== Record extracts

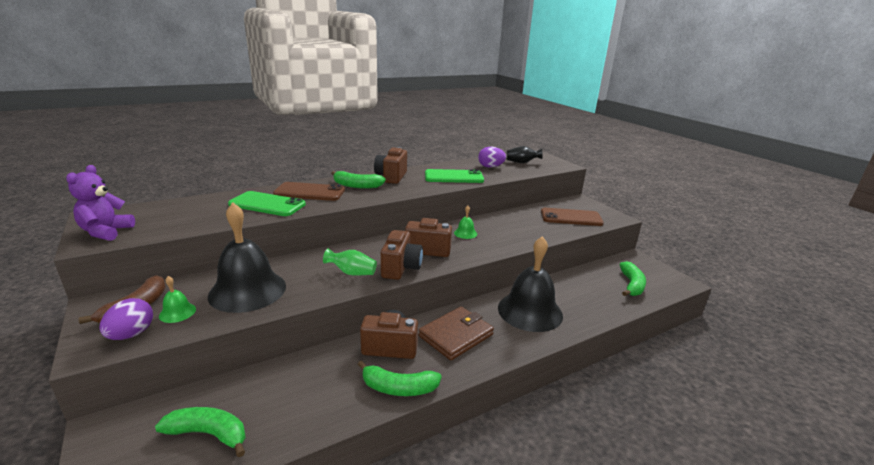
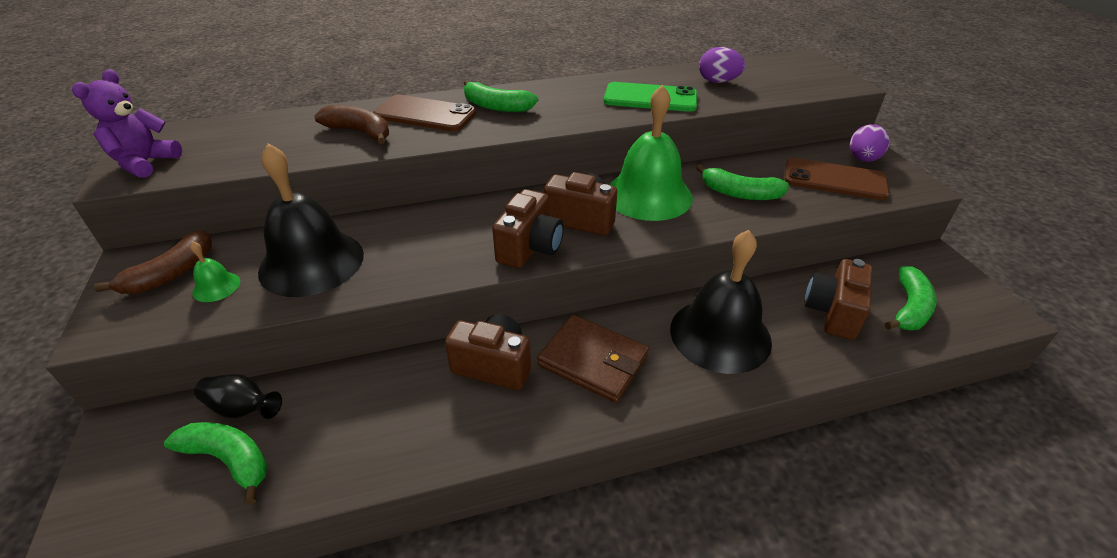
camera: 15 degrees right, 15 degrees up
(131, 334) = (153, 313): purple egg -> purple egg (862, 159)
(267, 204) = (359, 132): green phone -> brown banana
(352, 273) = (458, 249): green vase -> none
(391, 177) = (553, 93): brown camera -> brown camera (833, 313)
(398, 388) = (485, 434): green banana -> green banana (740, 193)
(456, 335) = (593, 361): brown wallet -> brown wallet turned 60 degrees clockwise
(465, 233) = (648, 195): green bell -> green bell, size x2.40
(522, 162) = (775, 75): black vase -> black vase (242, 409)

====

Using the listing above, pull out all lines that hold the word "banana".

▶ Task solution
(267, 204) = (359, 132): green phone -> brown banana
(398, 388) = (485, 434): green banana -> green banana (740, 193)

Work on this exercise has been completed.